Problem to work on> The reply to the records below should contain exactly the lines from the line with "trial.mp4: none -> [849,220,1193,423], opened" through the line with "Note 86: none -> [1265,839,1609,1080], opened", and nothing besides.

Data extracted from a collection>
· · · · · · ·

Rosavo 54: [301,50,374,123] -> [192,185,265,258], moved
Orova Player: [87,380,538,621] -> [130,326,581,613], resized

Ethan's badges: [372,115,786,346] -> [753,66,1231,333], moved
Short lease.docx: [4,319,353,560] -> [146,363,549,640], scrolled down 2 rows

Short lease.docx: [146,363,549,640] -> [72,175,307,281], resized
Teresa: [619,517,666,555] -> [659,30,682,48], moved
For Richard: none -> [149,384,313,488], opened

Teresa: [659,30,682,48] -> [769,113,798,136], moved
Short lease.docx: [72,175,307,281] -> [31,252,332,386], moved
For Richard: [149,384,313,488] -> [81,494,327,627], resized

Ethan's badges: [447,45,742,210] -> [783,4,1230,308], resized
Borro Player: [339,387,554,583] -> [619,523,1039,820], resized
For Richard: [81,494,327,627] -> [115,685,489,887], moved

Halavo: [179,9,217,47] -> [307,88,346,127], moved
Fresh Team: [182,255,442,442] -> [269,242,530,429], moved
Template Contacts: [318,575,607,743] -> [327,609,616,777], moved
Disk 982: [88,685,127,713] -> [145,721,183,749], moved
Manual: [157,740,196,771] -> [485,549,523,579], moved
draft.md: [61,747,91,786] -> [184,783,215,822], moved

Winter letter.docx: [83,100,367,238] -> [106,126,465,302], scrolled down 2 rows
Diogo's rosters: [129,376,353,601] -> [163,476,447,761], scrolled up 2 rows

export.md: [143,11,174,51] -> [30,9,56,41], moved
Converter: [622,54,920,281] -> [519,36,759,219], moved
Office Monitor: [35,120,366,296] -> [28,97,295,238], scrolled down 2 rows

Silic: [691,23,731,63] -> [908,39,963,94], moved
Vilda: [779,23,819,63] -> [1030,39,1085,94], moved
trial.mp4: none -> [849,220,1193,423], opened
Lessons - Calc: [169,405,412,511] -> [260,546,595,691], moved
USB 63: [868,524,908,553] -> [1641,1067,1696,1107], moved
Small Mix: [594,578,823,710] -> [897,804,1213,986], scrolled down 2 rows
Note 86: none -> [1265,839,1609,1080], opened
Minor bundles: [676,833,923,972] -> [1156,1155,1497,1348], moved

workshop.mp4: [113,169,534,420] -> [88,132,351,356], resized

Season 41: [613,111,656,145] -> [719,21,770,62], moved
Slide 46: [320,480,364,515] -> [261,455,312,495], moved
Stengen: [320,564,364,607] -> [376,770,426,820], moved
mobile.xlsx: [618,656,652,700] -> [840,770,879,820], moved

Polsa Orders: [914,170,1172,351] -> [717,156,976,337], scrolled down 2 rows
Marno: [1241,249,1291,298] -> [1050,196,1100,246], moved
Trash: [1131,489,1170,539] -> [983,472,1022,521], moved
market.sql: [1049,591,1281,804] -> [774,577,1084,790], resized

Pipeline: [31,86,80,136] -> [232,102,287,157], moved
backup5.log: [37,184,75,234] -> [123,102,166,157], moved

· · · · · · ·

Task response>
trial.mp4: none -> [849,220,1193,423], opened
Lessons - Calc: [169,405,412,511] -> [260,546,595,691], moved
USB 63: [868,524,908,553] -> [1641,1067,1696,1107], moved
Small Mix: [594,578,823,710] -> [897,804,1213,986], scrolled down 2 rows
Note 86: none -> [1265,839,1609,1080], opened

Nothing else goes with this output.